PROBLEM TO WORK ON >> In the records below, the line with "black rolling pin: 11 -> 12" opens the range and the line with "red lamp: 2 -> 5" closes it; print that range exactly and nothing else.

DATASET RECORDS >>
==============================

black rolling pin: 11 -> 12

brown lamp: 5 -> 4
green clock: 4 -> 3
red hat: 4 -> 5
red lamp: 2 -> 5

==============================

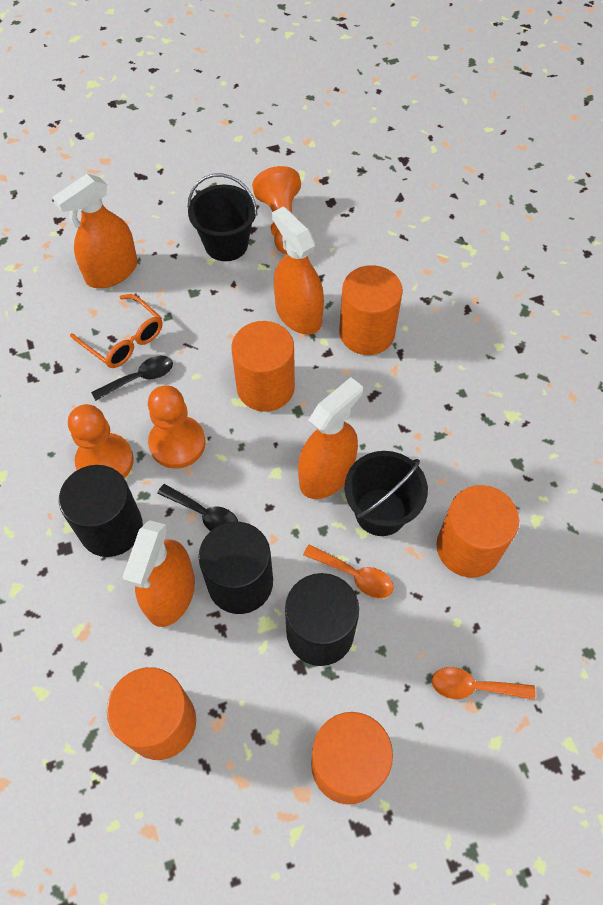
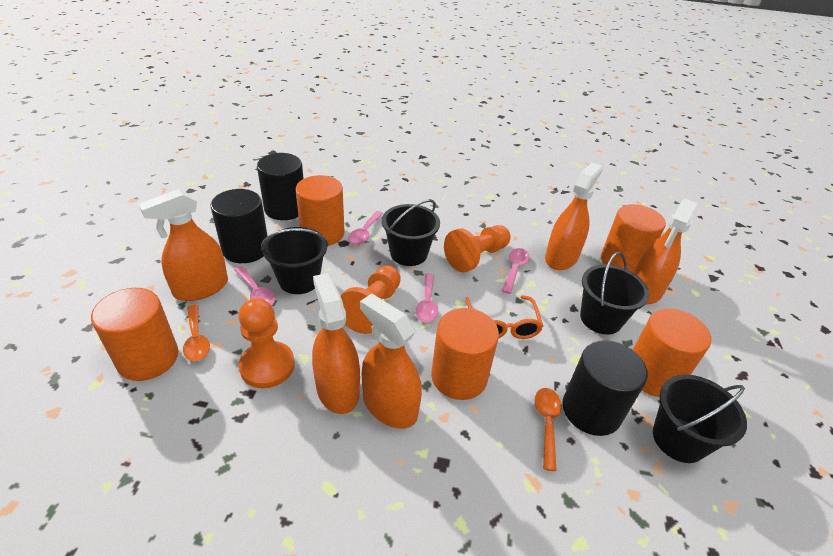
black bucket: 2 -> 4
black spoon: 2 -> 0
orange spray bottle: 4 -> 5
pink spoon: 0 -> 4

==============================

WRITTEN ANSWER >>
black rolling pin: 11 -> 12

brown lamp: 5 -> 4
green clock: 4 -> 3
red hat: 4 -> 5
red lamp: 2 -> 5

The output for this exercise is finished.